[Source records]
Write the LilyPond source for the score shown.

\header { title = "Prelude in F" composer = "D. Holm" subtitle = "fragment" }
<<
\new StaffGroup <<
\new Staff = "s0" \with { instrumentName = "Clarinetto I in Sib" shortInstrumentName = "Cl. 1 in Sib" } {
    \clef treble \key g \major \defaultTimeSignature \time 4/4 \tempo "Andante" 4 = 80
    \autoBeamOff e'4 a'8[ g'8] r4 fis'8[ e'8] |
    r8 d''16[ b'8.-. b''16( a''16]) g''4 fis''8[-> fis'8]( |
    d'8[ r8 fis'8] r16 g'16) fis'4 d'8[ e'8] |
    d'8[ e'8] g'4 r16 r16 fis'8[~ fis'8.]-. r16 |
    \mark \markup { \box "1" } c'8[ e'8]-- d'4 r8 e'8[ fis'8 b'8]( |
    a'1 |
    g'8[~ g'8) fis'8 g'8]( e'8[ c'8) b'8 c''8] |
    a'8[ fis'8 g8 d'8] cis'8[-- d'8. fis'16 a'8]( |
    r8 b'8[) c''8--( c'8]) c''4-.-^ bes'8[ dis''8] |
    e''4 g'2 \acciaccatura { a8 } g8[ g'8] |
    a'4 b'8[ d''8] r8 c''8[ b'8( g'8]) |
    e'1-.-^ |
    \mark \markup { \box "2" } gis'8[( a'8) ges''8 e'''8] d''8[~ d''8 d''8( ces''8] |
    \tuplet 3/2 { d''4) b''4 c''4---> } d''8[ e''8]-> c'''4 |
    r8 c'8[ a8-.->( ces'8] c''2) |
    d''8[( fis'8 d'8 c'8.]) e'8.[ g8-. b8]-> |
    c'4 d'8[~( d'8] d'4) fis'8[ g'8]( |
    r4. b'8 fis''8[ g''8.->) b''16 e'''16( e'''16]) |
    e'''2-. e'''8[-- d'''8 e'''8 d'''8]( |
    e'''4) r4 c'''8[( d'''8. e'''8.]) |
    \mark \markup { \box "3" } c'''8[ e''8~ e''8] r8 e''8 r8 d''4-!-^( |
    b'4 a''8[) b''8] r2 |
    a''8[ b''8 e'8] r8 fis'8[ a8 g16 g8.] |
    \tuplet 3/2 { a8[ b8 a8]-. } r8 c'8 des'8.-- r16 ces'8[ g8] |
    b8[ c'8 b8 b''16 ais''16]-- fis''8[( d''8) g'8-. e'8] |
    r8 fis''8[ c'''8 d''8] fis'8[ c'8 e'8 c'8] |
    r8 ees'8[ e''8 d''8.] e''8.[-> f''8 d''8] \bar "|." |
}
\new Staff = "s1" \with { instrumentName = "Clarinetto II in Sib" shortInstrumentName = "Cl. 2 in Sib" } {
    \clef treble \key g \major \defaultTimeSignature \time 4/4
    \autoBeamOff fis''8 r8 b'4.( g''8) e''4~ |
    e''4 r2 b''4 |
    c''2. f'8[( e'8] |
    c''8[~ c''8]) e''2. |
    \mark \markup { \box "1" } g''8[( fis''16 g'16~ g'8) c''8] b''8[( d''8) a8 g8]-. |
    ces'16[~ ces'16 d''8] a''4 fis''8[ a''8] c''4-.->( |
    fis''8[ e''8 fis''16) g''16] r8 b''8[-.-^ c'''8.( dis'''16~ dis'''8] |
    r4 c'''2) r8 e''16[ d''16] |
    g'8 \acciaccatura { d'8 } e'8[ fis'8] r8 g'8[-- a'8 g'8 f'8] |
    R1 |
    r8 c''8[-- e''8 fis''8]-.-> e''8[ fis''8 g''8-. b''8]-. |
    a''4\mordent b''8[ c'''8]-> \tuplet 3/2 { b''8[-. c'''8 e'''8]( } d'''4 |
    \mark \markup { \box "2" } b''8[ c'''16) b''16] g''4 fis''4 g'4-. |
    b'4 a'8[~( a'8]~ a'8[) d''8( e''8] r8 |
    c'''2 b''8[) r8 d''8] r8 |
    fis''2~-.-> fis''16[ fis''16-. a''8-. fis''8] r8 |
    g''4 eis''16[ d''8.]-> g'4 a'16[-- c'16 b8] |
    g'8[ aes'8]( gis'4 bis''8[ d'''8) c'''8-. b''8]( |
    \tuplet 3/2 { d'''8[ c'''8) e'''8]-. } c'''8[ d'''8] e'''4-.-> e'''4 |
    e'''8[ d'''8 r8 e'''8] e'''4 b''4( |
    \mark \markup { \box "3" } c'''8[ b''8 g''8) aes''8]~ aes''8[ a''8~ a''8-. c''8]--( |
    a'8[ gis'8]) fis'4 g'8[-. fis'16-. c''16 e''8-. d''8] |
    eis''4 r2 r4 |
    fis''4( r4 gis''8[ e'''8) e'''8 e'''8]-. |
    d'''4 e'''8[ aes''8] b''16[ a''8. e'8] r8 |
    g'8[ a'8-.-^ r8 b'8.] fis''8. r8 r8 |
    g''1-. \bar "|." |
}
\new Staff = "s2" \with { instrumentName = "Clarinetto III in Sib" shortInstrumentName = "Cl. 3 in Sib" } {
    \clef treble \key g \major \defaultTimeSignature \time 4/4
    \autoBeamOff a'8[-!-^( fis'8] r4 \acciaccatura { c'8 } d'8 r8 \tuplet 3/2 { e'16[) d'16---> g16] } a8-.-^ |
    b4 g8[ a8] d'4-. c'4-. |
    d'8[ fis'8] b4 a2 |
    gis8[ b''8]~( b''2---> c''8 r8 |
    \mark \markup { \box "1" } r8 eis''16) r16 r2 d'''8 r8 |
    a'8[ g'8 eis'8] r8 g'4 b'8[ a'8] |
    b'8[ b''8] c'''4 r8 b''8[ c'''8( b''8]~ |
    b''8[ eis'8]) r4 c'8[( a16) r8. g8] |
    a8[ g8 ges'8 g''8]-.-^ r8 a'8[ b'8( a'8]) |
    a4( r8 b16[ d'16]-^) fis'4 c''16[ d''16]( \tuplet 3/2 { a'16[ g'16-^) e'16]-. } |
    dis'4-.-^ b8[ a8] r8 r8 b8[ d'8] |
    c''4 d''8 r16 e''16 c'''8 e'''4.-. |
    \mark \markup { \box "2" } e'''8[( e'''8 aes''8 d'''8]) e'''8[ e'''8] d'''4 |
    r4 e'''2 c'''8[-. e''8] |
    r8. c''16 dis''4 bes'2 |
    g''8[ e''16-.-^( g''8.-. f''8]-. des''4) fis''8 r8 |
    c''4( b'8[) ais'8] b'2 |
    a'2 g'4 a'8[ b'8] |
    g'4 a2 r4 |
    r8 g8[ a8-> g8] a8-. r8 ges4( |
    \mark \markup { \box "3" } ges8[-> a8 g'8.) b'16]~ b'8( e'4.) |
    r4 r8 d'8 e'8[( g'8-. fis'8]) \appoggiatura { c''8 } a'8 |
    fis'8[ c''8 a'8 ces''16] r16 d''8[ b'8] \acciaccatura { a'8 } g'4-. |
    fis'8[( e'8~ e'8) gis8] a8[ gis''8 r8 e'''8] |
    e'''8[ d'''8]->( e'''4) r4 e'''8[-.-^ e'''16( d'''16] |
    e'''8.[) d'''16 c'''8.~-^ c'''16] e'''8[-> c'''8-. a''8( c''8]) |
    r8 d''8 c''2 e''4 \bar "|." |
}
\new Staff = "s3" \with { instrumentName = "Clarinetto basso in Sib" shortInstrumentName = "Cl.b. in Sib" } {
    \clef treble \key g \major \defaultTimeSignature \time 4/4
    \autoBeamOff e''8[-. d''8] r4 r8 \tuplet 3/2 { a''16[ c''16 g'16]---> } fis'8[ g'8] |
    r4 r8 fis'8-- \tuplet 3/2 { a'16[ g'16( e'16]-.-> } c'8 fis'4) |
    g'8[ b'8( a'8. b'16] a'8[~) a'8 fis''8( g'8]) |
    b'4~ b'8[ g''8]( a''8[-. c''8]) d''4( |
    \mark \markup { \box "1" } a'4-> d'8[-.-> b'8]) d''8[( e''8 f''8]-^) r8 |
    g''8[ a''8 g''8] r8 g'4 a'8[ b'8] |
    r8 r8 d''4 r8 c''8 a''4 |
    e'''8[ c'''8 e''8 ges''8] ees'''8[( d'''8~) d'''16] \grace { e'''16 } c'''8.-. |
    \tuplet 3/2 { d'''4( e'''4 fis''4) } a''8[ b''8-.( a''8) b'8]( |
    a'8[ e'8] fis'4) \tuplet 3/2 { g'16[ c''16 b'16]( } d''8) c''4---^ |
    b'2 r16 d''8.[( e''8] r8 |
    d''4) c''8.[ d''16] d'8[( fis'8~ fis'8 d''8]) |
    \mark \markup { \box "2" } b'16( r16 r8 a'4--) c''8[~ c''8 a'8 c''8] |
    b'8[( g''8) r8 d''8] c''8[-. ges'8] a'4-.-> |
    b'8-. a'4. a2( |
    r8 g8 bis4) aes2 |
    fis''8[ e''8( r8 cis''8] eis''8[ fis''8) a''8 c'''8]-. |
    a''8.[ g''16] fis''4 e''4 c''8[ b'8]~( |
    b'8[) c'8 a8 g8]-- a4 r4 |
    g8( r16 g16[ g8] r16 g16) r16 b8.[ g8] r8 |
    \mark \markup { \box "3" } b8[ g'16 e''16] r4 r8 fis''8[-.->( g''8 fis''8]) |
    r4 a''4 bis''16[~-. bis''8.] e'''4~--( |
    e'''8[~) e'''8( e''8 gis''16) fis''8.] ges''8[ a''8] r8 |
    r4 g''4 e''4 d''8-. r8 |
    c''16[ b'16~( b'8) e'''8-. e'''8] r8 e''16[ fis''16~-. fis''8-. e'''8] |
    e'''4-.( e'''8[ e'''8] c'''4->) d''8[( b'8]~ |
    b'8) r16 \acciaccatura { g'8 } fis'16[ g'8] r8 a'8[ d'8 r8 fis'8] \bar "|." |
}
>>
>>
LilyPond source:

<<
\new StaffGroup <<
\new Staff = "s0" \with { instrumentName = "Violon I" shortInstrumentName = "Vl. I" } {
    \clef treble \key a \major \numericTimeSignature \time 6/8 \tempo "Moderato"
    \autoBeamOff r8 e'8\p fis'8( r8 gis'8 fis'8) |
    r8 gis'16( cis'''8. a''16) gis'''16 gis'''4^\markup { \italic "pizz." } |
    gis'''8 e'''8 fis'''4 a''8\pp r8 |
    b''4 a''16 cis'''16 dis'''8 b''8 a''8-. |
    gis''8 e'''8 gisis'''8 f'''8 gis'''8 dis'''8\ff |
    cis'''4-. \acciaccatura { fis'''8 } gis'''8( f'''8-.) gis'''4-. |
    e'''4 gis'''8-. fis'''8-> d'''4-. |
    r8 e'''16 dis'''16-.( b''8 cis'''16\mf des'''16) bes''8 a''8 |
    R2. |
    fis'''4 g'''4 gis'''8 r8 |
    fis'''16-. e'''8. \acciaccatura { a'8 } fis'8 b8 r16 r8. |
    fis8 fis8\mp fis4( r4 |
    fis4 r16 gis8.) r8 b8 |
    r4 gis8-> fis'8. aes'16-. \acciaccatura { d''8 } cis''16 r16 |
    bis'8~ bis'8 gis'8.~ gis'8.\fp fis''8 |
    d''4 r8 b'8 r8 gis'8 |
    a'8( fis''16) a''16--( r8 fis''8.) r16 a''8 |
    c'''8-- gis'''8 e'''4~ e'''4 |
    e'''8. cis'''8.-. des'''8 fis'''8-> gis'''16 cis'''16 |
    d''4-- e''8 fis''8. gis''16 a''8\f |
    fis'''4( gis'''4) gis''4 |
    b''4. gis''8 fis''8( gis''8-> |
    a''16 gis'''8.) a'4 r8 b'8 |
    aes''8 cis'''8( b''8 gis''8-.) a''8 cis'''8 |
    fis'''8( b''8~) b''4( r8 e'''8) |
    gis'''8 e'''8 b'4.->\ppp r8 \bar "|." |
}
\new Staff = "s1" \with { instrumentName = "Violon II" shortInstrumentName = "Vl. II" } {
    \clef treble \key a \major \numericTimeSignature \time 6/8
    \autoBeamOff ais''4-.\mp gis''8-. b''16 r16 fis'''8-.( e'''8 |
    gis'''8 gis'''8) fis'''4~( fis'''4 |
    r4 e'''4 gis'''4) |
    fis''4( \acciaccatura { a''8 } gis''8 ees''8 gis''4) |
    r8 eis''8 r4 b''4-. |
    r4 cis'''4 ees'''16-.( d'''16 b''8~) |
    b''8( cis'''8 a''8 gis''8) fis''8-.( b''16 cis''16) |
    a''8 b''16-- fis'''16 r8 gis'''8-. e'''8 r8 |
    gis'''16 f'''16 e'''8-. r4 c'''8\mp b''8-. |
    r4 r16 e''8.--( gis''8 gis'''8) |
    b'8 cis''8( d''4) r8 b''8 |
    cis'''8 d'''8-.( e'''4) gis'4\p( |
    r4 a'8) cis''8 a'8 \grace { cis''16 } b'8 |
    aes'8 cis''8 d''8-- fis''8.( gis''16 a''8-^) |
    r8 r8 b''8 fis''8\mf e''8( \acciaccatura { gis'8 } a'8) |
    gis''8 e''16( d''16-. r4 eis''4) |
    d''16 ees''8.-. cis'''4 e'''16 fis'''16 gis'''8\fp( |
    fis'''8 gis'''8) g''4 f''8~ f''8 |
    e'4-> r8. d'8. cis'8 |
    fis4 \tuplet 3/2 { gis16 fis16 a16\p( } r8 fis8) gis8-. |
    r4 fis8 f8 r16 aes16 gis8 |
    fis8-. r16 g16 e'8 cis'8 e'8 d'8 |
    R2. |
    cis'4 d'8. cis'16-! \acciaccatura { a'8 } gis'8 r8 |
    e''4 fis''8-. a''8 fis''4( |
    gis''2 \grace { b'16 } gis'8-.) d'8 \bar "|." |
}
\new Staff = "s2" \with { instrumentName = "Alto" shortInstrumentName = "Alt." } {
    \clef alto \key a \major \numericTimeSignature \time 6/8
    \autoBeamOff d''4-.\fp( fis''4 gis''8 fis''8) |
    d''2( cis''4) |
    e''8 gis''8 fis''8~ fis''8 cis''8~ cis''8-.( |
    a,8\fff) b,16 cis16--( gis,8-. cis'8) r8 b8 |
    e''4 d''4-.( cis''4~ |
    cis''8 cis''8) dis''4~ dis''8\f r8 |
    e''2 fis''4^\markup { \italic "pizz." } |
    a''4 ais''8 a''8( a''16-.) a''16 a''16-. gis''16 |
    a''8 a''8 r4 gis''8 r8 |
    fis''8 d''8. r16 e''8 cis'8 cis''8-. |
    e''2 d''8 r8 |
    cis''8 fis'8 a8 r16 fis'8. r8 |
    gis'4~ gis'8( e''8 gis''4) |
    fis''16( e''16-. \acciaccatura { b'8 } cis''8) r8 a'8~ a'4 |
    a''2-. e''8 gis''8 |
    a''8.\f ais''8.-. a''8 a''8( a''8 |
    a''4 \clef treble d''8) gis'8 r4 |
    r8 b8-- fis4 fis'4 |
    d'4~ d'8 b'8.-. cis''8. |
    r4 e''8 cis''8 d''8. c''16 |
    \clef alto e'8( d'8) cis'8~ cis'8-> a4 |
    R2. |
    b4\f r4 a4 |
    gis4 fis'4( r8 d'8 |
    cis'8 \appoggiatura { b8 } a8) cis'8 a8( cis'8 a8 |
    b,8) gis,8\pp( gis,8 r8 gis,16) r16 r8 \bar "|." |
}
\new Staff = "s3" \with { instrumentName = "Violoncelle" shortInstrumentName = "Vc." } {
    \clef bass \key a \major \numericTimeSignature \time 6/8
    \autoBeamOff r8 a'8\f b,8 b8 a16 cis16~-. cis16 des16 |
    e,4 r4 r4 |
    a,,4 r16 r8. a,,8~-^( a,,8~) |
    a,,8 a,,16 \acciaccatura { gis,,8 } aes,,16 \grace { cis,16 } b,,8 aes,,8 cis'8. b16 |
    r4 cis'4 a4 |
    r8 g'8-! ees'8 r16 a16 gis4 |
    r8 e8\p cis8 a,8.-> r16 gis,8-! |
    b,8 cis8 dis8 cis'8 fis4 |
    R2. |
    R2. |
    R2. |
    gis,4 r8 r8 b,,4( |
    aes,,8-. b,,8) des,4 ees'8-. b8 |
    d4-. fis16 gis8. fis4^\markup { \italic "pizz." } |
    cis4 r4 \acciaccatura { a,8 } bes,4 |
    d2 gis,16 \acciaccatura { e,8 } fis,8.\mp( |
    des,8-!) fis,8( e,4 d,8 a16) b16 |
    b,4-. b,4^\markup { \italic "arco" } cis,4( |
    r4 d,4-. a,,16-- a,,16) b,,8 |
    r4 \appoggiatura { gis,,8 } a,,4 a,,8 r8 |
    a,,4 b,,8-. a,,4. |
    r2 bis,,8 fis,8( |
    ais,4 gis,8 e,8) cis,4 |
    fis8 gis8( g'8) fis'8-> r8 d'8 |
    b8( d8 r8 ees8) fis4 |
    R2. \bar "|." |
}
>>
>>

▶ [Problem details]:
Collect every line of the listing above that contains the string "tempo".

▶ [Output of the exercise]:
    \clef treble \key g \major \defaultTimeSignature \time 4/4 \tempo "Andante" 4 = 80
    \clef treble \key a \major \numericTimeSignature \time 6/8 \tempo "Moderato"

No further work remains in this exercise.